■ Goal of the exercise
Pictures must be kept out of the copy. Every entry is to be duplicated exactly.

■ Information supplied
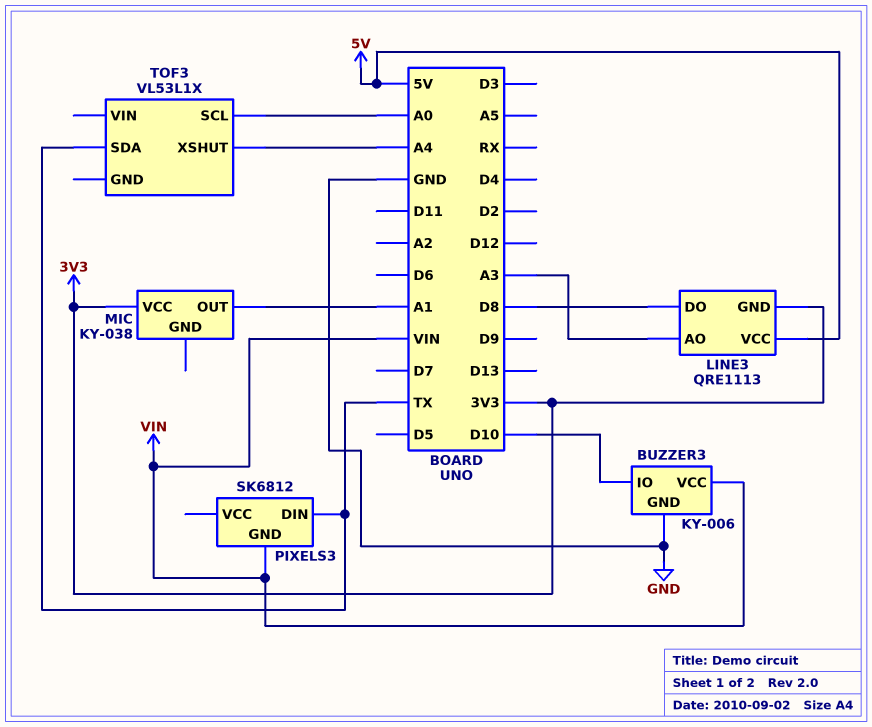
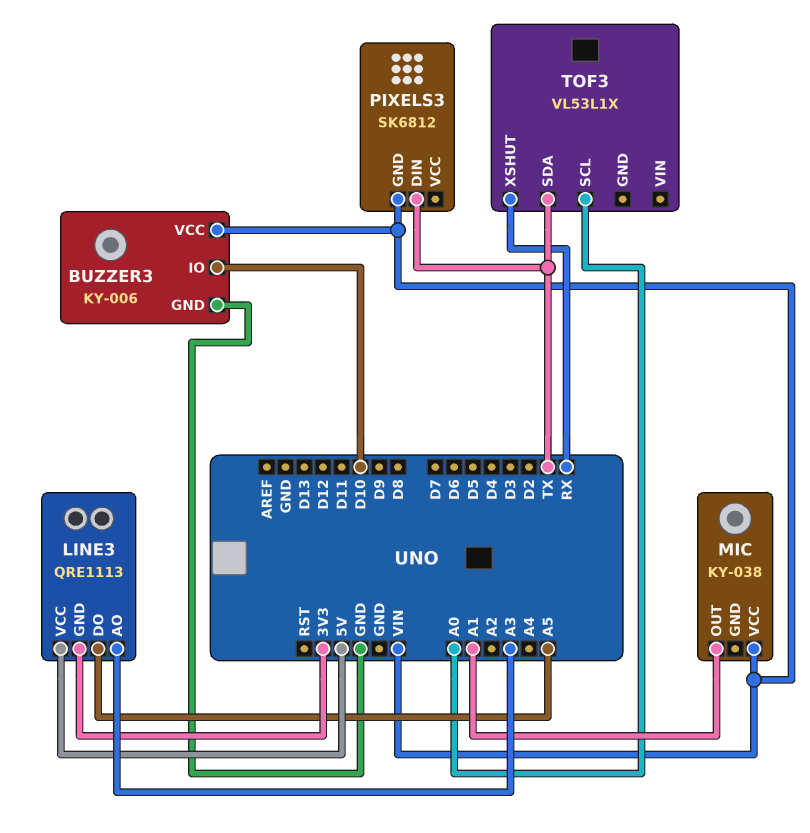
LINE3 pin DO: D8 -> A5
MIC pin VCC: 3V3 -> VIN
TOF3 pin XSHUT: A4 -> RX

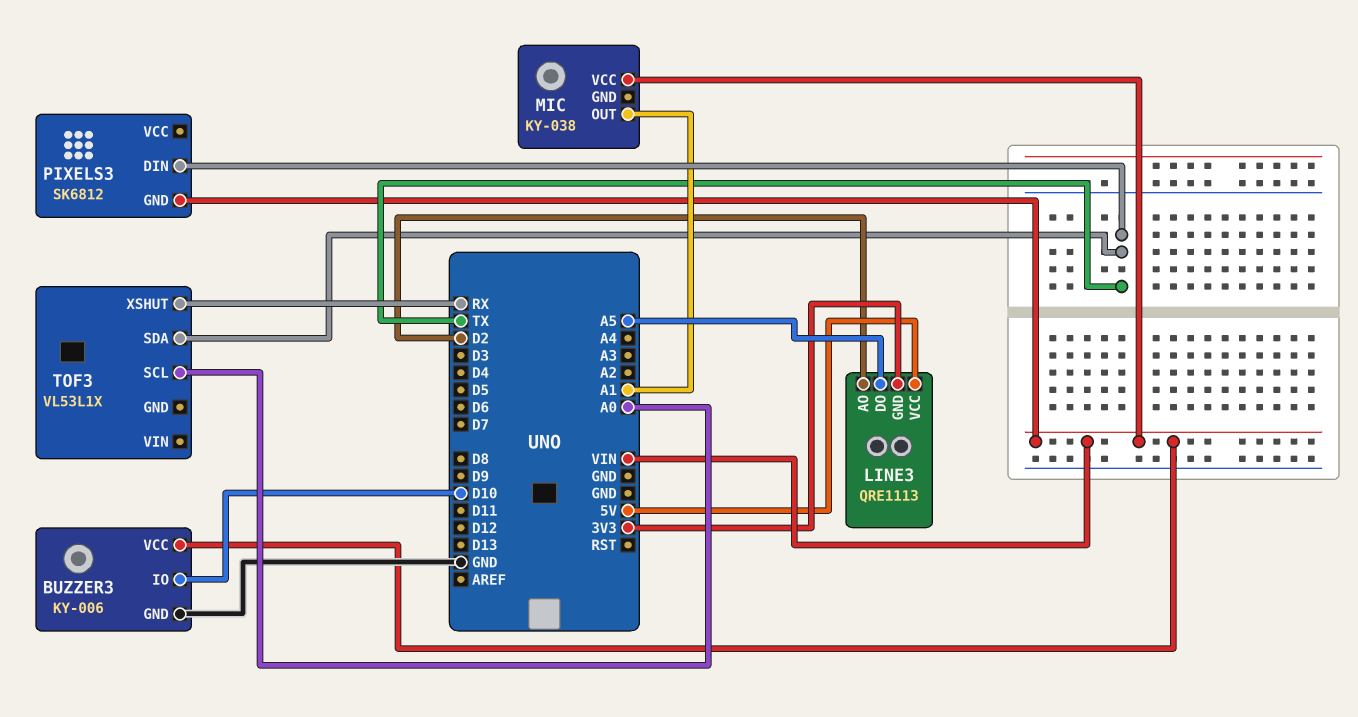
LINE3 pin AO: A3 -> D2

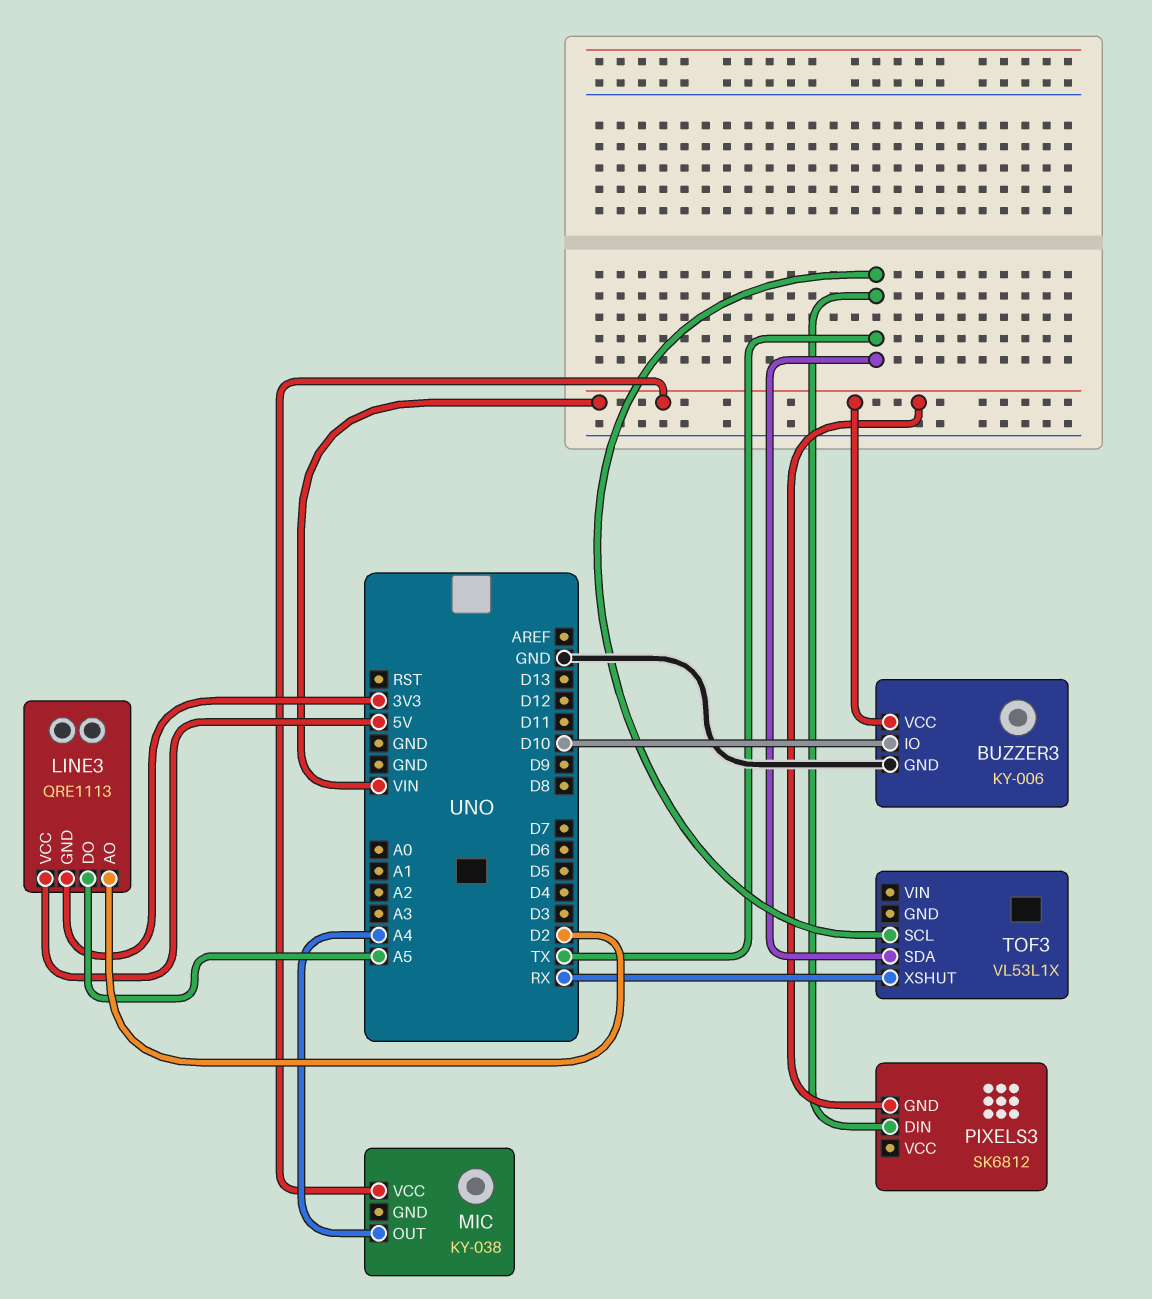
MIC pin OUT: A1 -> A4
TOF3 pin SCL: A0 -> TX

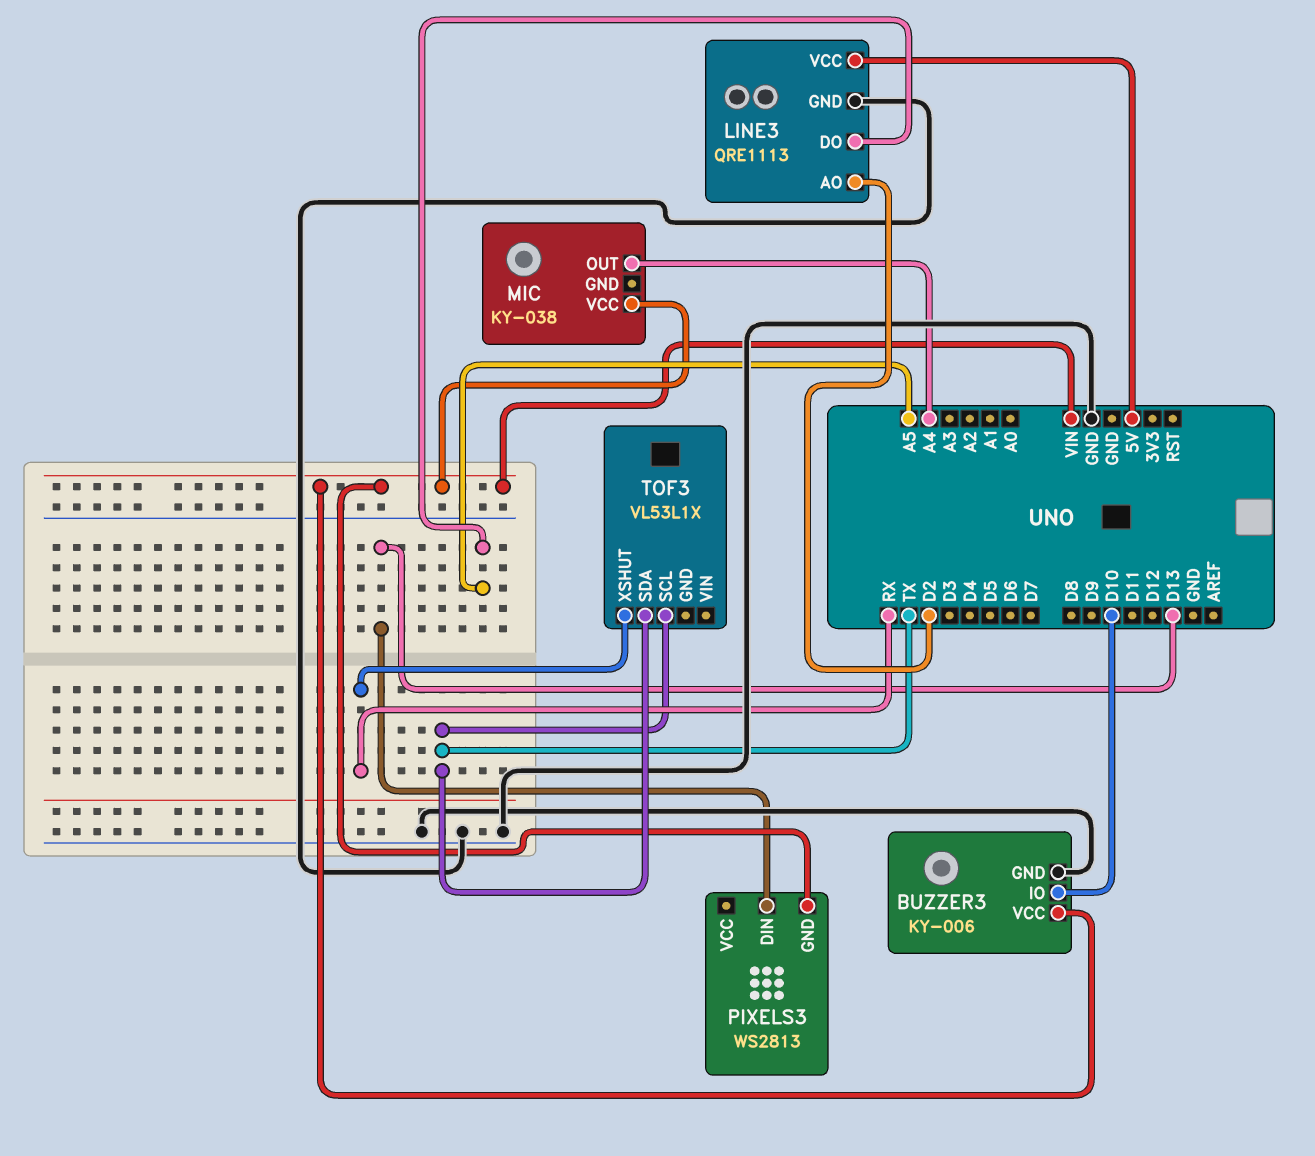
LINE3 pin GND: 3V3 -> GND
PIXELS3: SK6812 -> WS2813
PIXELS3 pin DIN: TX -> D13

■ Task output
LINE3 pin DO: D8 -> A5
MIC pin VCC: 3V3 -> VIN
TOF3 pin XSHUT: A4 -> RX

LINE3 pin AO: A3 -> D2

MIC pin OUT: A1 -> A4
TOF3 pin SCL: A0 -> TX

LINE3 pin GND: 3V3 -> GND
PIXELS3: SK6812 -> WS2813
PIXELS3 pin DIN: TX -> D13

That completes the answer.